== PROBLEM ==
Reproduce exactly the stretch of lines running from the line with "black rectangle: (152, 59)" to the end of the entries below.

Collected data:
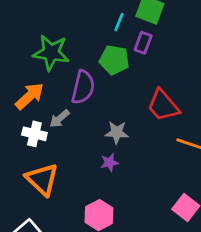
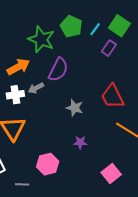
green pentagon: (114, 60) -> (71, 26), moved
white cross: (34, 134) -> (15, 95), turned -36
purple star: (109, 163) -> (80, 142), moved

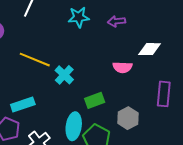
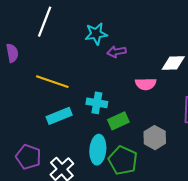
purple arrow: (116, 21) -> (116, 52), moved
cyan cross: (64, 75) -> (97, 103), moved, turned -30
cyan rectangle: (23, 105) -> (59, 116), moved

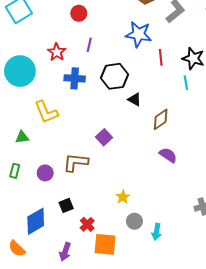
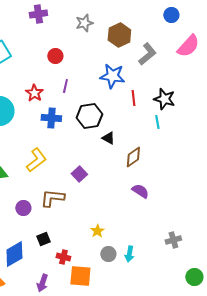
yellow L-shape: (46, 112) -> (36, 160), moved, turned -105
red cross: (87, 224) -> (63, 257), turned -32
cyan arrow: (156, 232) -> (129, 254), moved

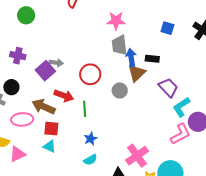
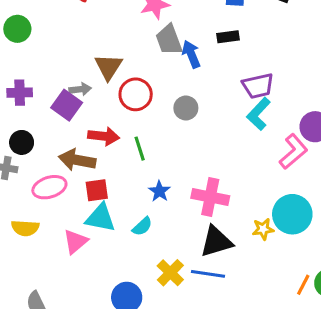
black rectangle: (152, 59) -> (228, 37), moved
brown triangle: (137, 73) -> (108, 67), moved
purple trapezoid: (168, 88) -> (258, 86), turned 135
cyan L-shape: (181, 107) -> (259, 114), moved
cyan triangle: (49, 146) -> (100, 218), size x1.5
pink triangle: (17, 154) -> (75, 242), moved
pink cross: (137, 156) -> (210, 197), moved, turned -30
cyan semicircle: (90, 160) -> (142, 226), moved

== TASK RESULT ==
black rectangle: (152, 59) -> (228, 37), moved
brown triangle: (137, 73) -> (108, 67), moved
purple trapezoid: (168, 88) -> (258, 86), turned 135
cyan L-shape: (181, 107) -> (259, 114), moved
cyan triangle: (49, 146) -> (100, 218), size x1.5
pink triangle: (17, 154) -> (75, 242), moved
pink cross: (137, 156) -> (210, 197), moved, turned -30
cyan semicircle: (90, 160) -> (142, 226), moved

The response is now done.